**Your task:**
From the records below, output exactly the lines running from the line containing "- spectacles (gray) <296 70>" through the line containing "brown) <304 375>", and no others.

[Object matching data]
● ● ●
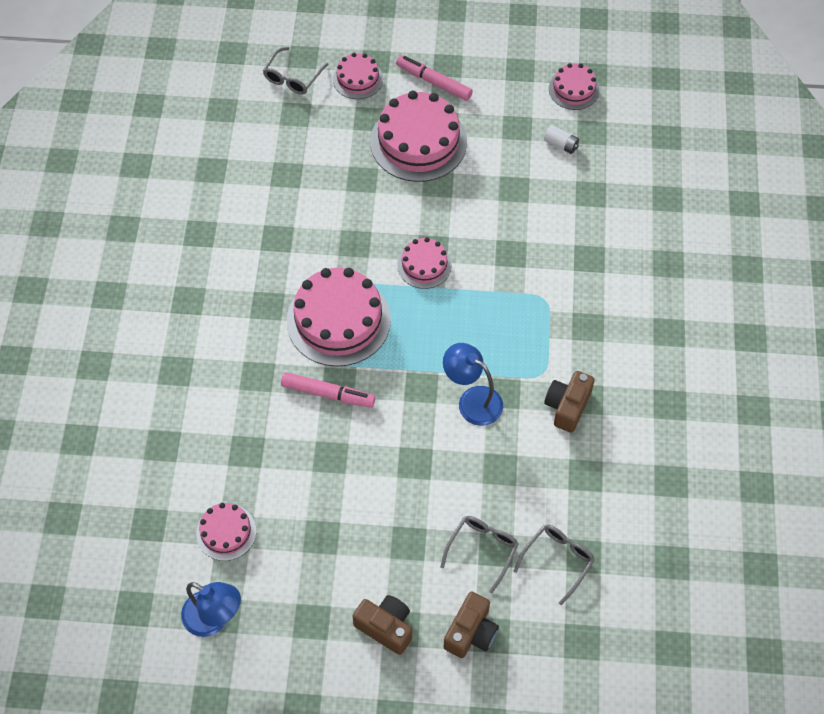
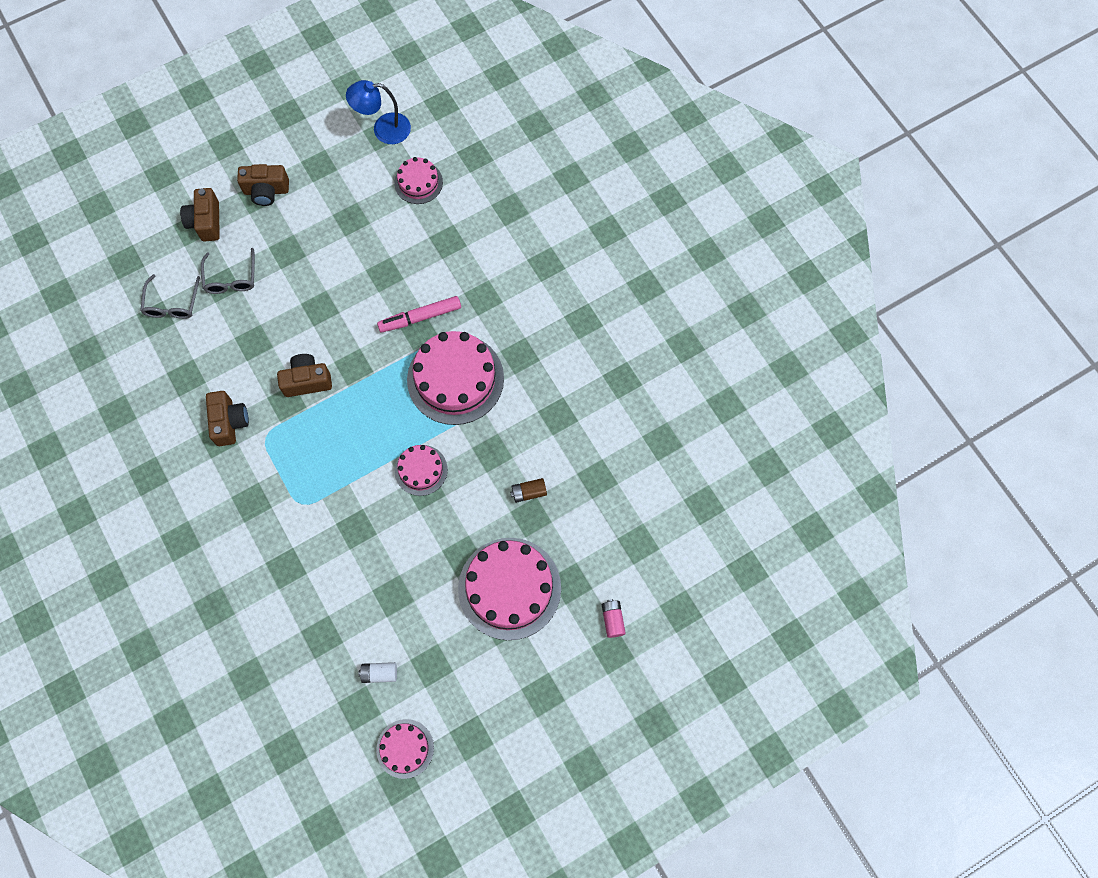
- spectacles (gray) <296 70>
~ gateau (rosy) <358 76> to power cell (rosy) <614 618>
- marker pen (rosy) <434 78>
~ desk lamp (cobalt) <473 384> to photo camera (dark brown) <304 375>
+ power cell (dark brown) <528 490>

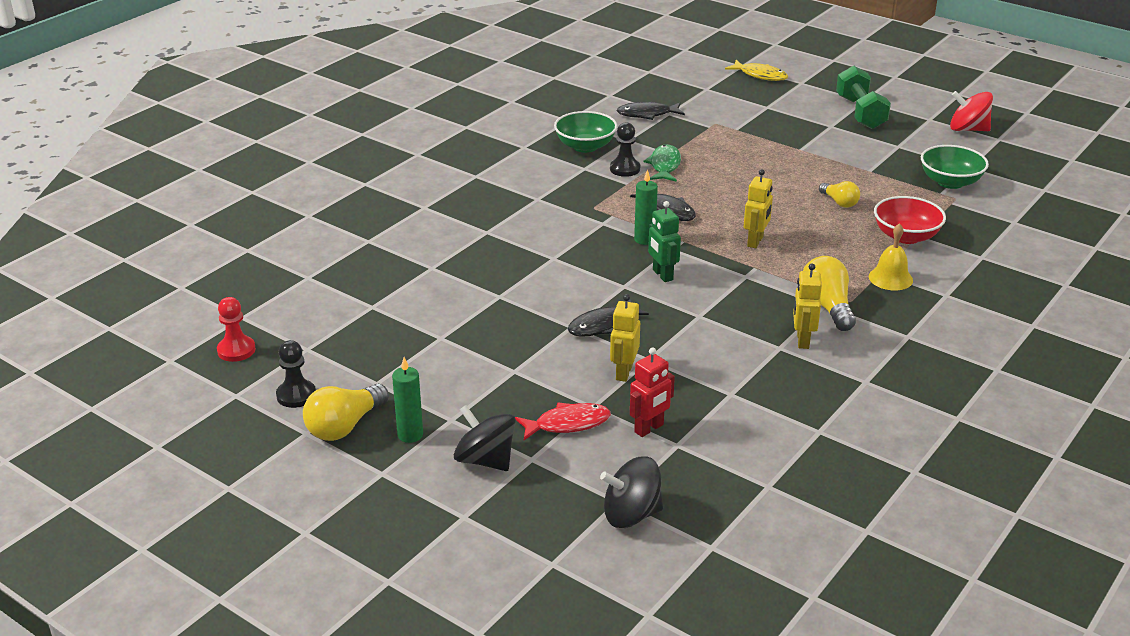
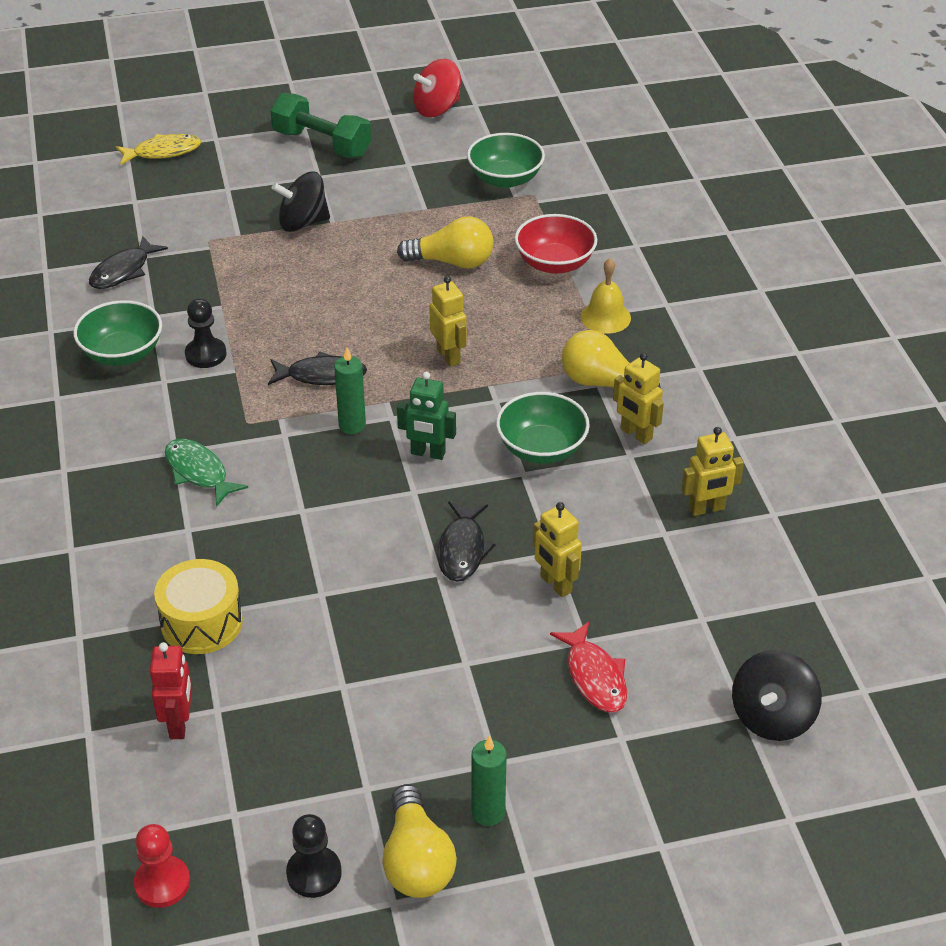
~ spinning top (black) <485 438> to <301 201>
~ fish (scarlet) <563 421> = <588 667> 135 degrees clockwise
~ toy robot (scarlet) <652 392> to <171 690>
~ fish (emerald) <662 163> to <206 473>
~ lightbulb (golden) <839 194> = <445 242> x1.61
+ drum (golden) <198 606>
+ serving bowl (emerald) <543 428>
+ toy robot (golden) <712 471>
● ● ●
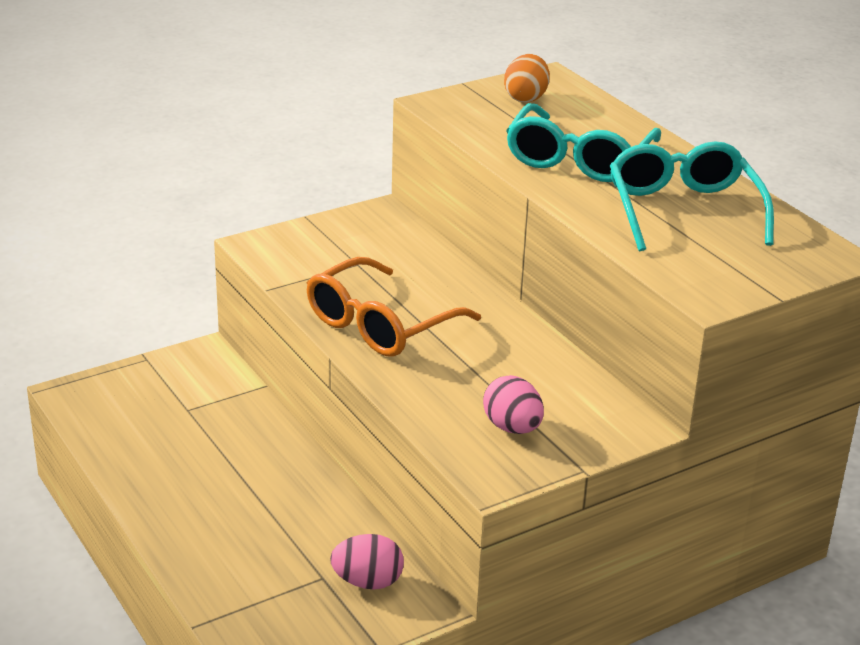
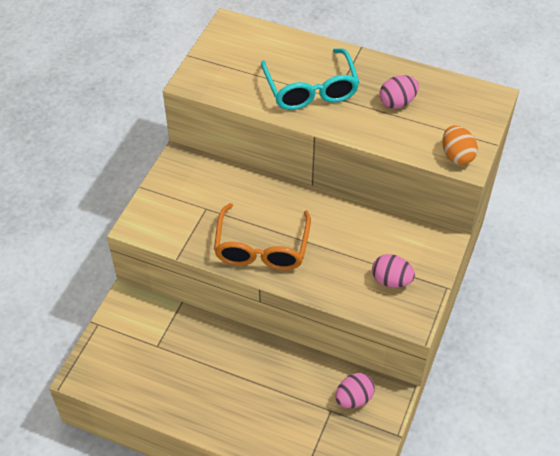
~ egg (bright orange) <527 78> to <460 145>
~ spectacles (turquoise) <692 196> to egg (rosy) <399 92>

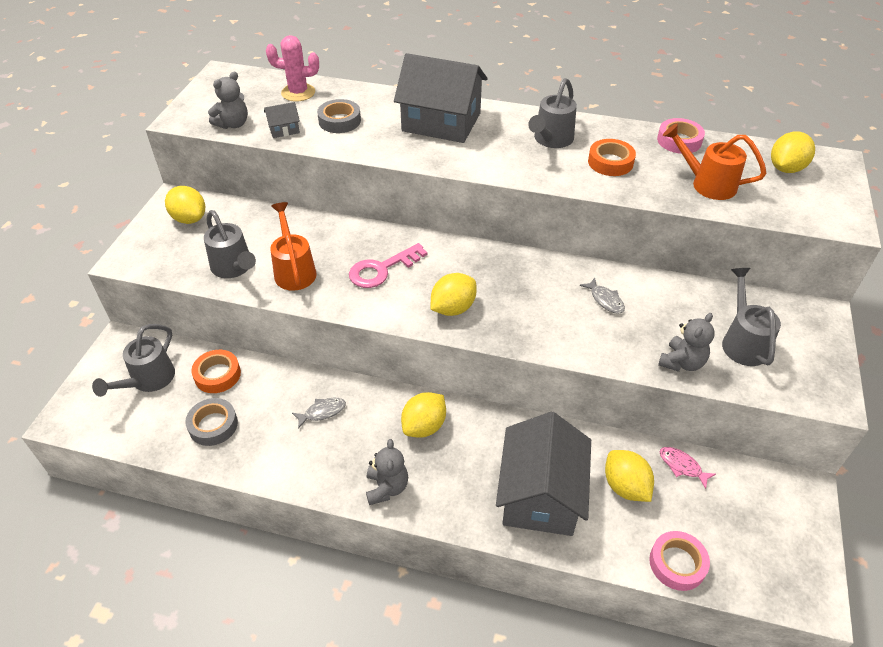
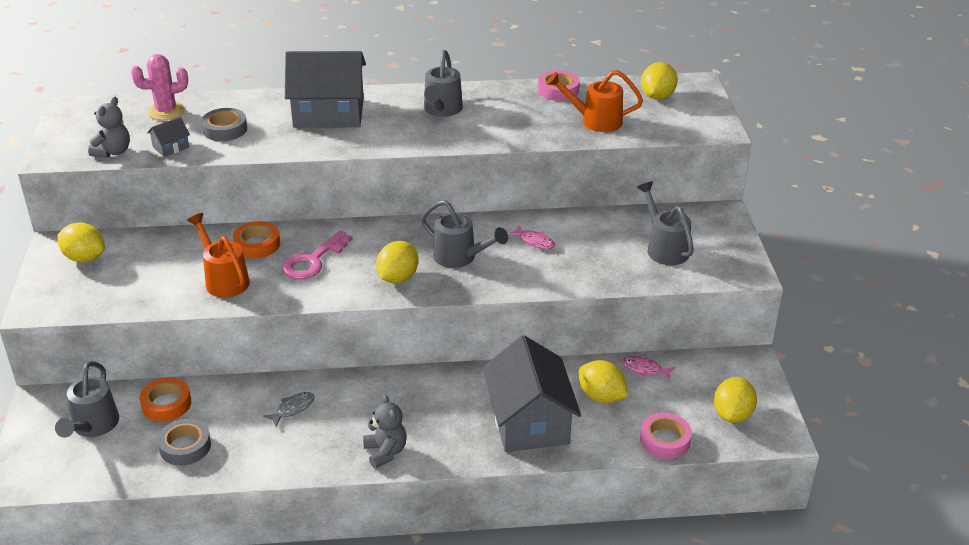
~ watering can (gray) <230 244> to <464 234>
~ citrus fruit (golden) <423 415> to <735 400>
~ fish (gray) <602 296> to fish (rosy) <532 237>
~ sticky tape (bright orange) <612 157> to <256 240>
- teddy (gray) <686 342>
● ● ●
**Written solution:**
- spectacles (gray) <296 70>
~ gateau (rosy) <358 76> to power cell (rosy) <614 618>
- marker pen (rosy) <434 78>
~ desk lamp (cobalt) <473 384> to photo camera (dark brown) <304 375>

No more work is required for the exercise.